## Instructions for the task
Repeat all entries word for word; skip images.

[Image sets with object changes]
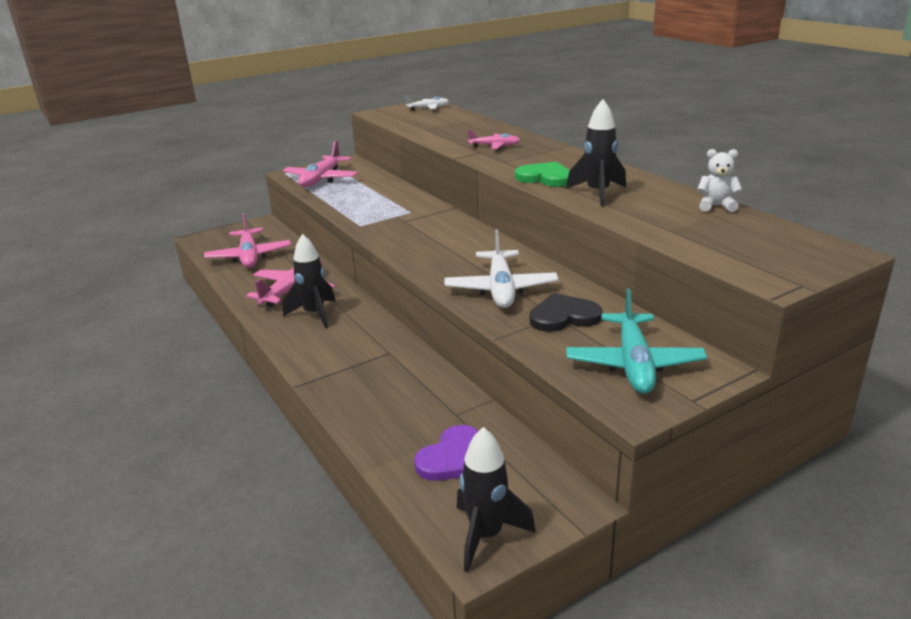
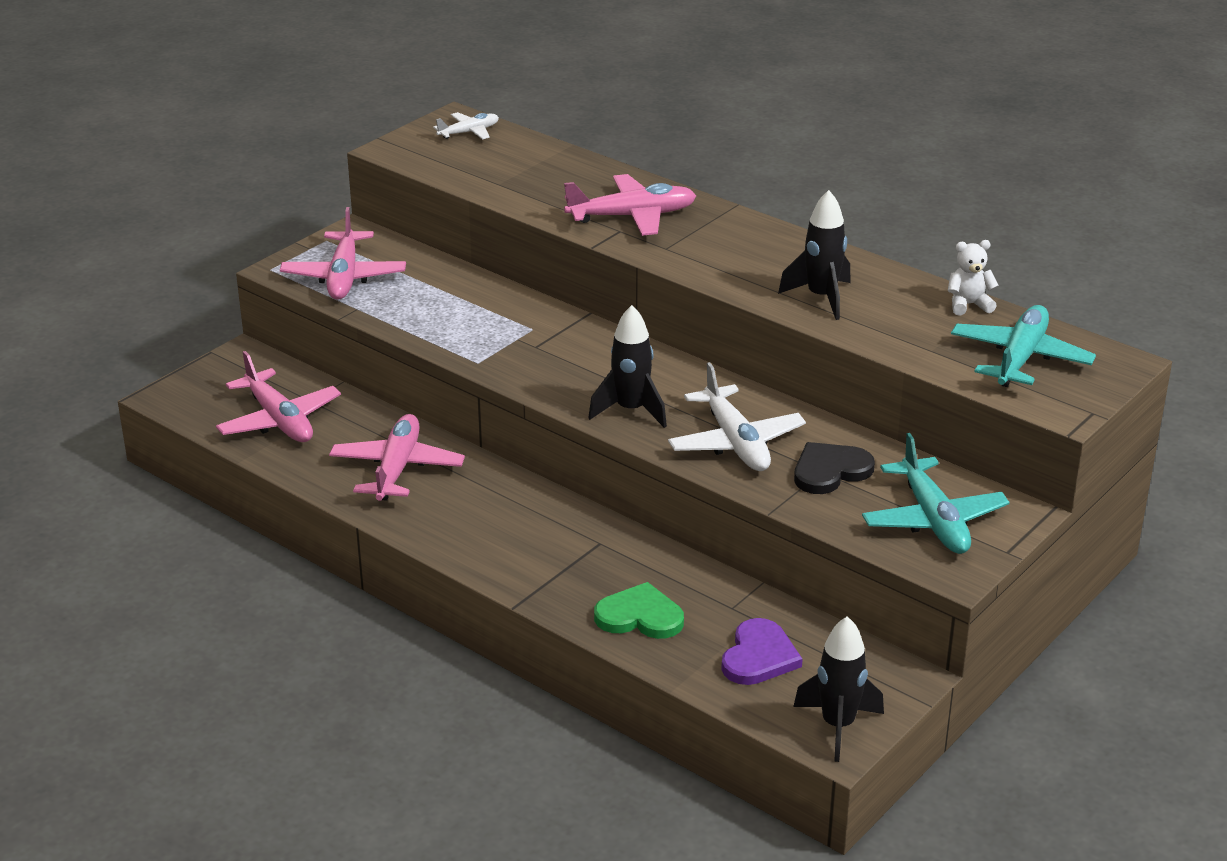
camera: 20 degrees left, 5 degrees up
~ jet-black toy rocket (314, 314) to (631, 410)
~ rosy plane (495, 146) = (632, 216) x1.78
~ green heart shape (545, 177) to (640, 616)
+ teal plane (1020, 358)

## Answer space
camera: 20 degrees left, 5 degrees up
~ jet-black toy rocket (314, 314) to (631, 410)
~ rosy plane (495, 146) = (632, 216) x1.78
~ green heart shape (545, 177) to (640, 616)
+ teal plane (1020, 358)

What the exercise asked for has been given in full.